**How to complete this task**
In the listing beneath this line, copy exactly the lines starting with the one containing "camera: 45 degrees left, 0 degrees up" and going on through the one containing "(952, 289) = (929, 99): green".
+---+
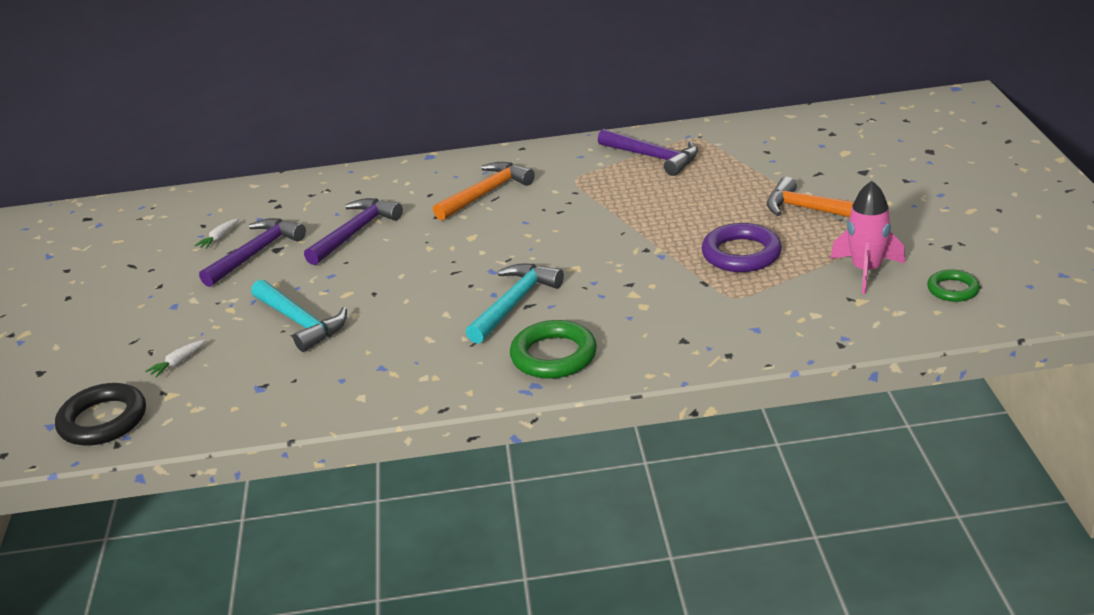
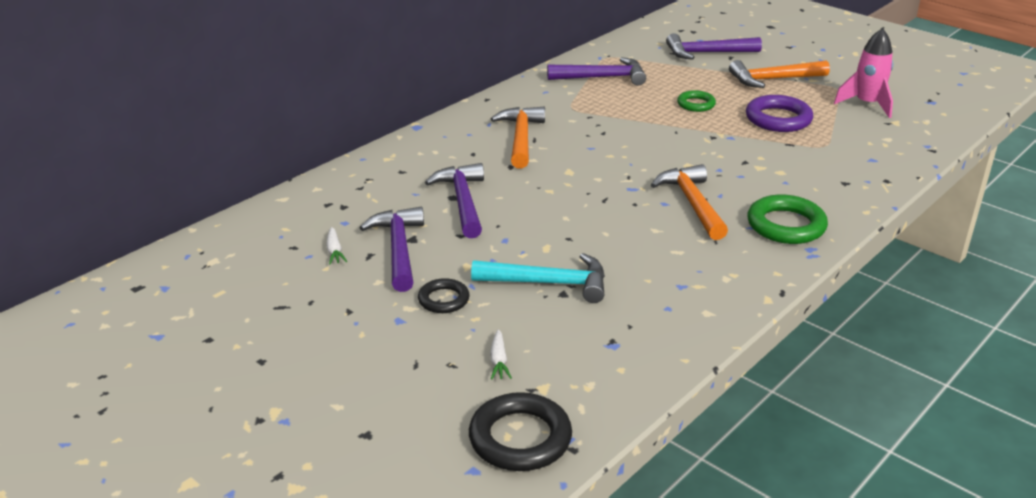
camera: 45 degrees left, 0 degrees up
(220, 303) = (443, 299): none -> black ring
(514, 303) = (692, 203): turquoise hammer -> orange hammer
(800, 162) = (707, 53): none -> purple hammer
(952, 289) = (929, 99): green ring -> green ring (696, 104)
+---+
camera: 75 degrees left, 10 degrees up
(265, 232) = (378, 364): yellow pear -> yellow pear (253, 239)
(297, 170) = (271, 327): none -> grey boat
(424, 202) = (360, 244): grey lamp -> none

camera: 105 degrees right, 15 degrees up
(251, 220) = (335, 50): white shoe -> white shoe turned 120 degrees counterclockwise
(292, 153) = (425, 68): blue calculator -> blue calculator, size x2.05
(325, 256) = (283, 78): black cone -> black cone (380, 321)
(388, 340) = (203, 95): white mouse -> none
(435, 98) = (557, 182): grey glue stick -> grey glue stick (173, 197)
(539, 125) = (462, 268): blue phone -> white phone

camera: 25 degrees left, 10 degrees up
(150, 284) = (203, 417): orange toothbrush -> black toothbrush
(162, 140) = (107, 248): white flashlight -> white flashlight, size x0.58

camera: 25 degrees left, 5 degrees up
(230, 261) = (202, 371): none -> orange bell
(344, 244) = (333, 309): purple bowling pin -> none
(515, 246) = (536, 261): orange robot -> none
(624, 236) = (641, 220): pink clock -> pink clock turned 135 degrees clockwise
+---+
**Solution**
camera: 45 degrees left, 0 degrees up
(220, 303) = (443, 299): none -> black ring
(514, 303) = (692, 203): turquoise hammer -> orange hammer
(800, 162) = (707, 53): none -> purple hammer
(952, 289) = (929, 99): green ring -> green ring (696, 104)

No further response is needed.